Task to carry out:
In the entries below, every line that contains "green" must be located and copied.

Scene image comparisons:
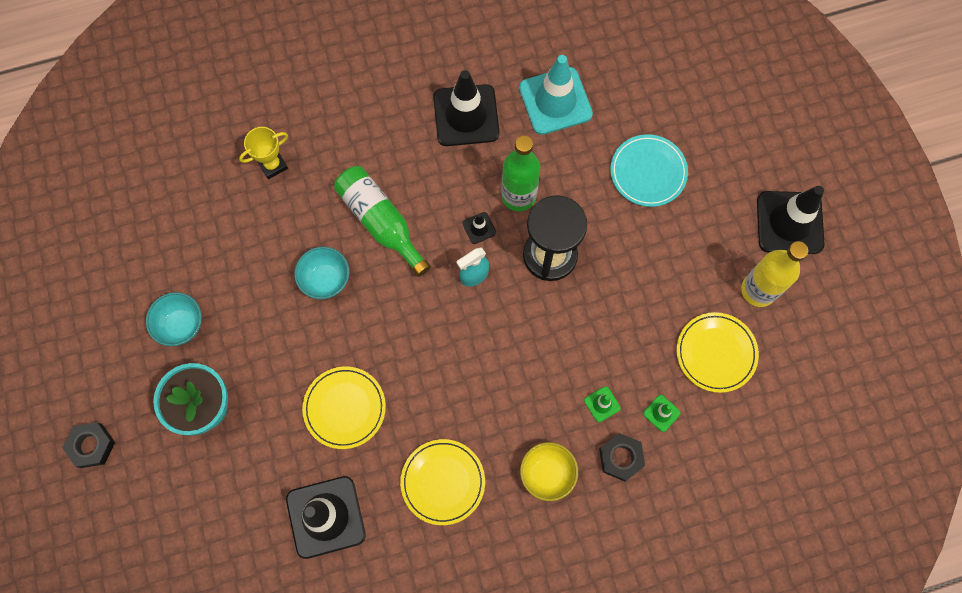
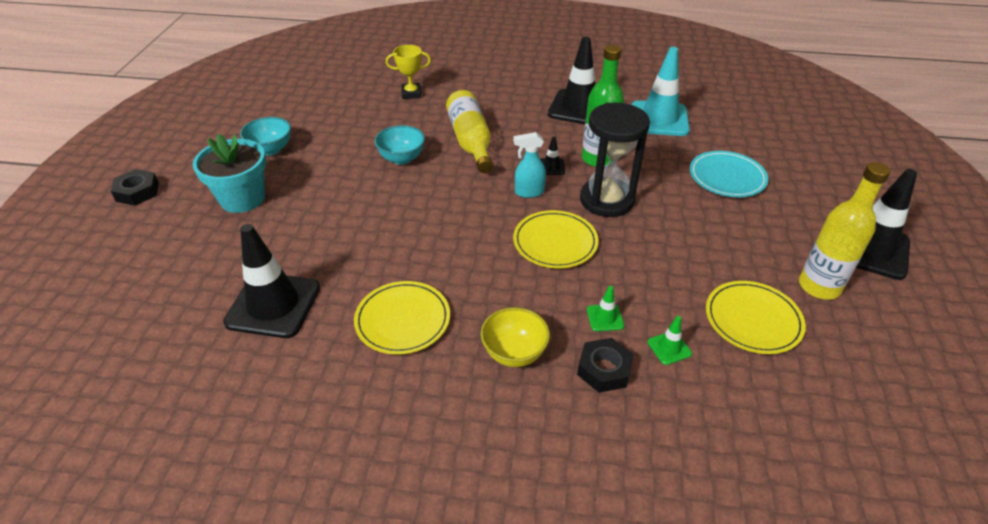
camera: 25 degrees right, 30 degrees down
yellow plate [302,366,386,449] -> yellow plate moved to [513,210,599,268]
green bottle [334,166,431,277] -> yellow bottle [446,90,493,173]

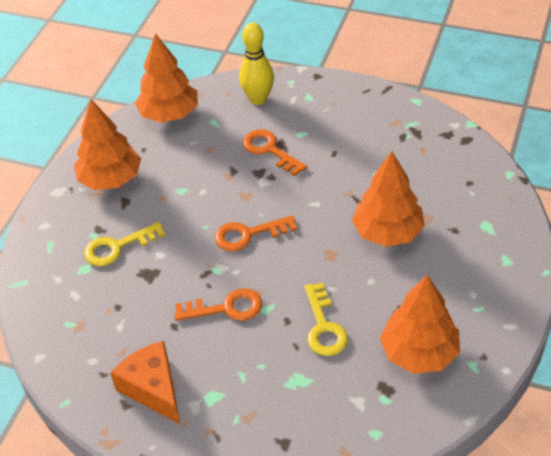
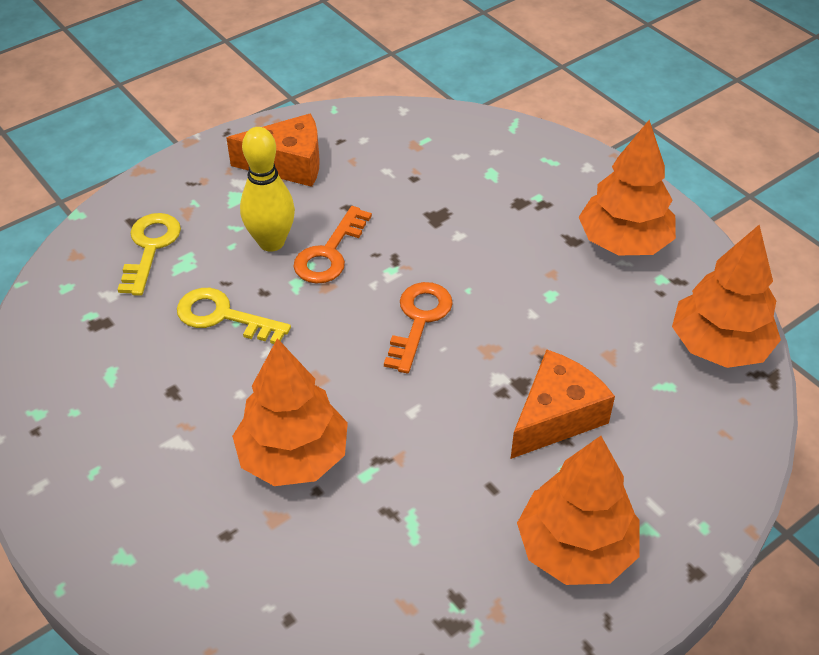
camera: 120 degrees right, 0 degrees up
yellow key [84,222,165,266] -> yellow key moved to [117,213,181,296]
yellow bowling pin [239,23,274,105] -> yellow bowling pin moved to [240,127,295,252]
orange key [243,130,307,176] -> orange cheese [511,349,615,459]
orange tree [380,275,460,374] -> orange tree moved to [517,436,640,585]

...

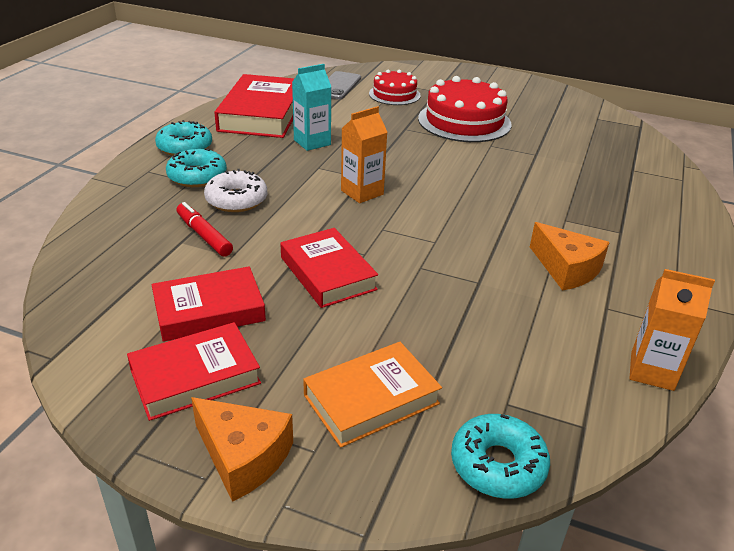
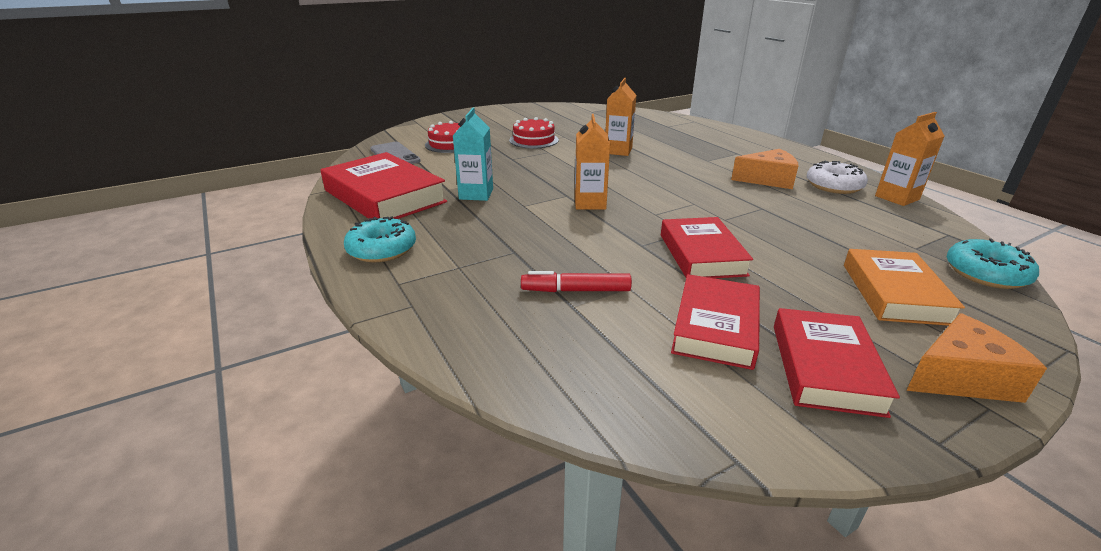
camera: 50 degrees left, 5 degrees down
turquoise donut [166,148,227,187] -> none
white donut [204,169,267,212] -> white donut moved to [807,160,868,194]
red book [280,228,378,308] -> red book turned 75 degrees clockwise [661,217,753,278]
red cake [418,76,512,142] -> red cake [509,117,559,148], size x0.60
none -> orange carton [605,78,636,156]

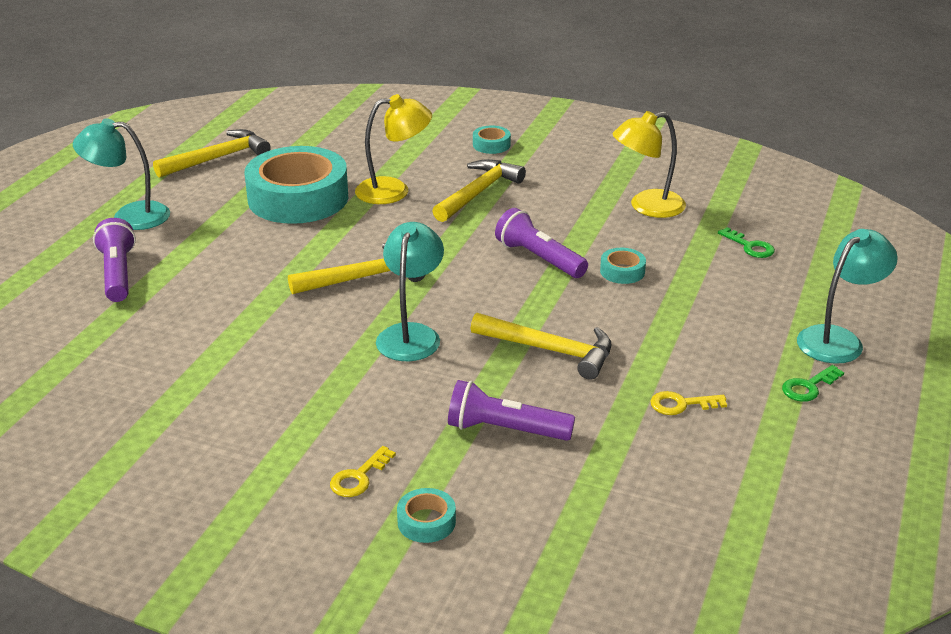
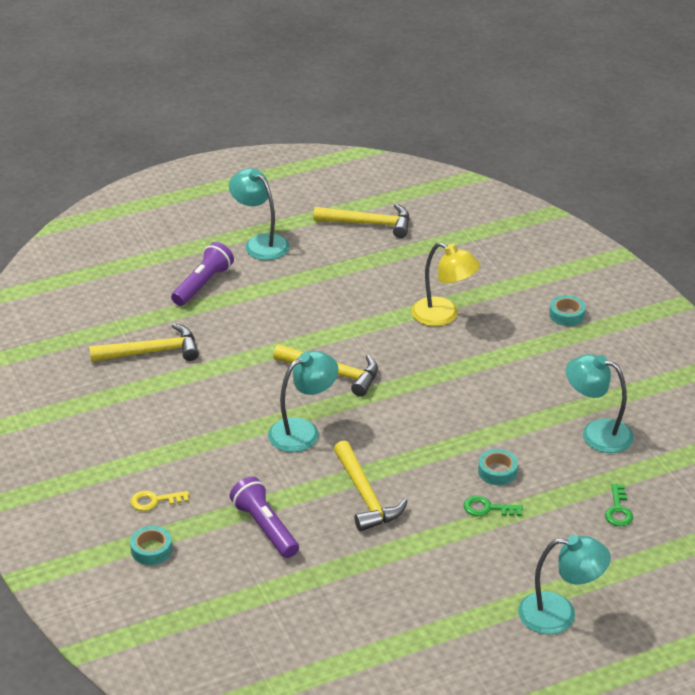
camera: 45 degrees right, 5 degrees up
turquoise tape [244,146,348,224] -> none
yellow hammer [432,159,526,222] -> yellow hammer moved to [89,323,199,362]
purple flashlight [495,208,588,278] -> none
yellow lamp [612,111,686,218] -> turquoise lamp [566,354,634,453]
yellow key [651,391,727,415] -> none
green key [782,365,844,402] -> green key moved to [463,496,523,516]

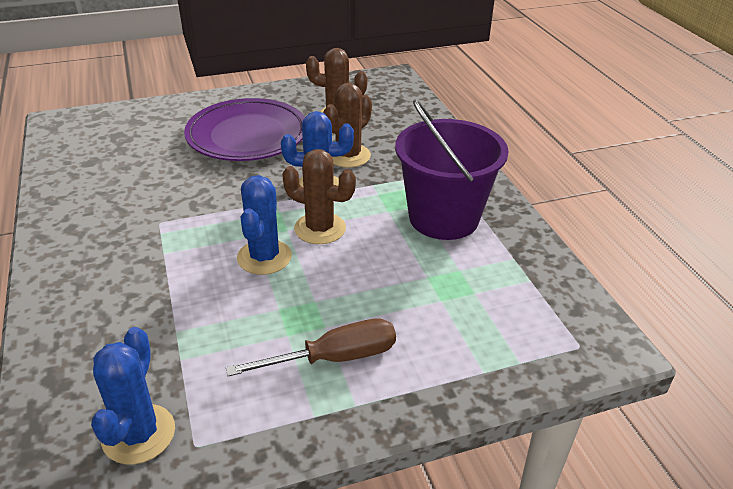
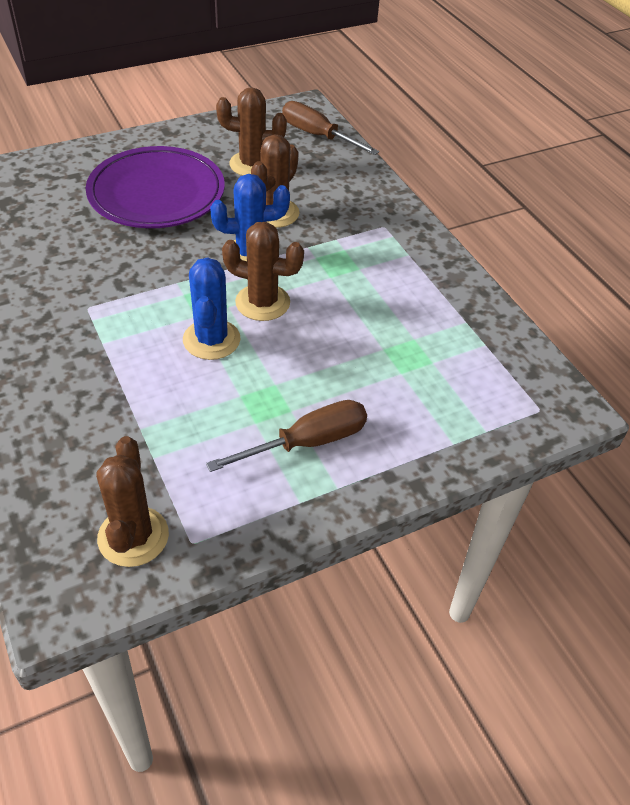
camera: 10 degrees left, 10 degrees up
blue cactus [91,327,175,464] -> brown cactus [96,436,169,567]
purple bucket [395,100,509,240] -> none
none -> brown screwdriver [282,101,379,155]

Exercise solution:
green bottle [334,166,431,277] -> yellow bottle [446,90,493,173]
green key [782,365,844,402] -> green key moved to [463,496,523,516]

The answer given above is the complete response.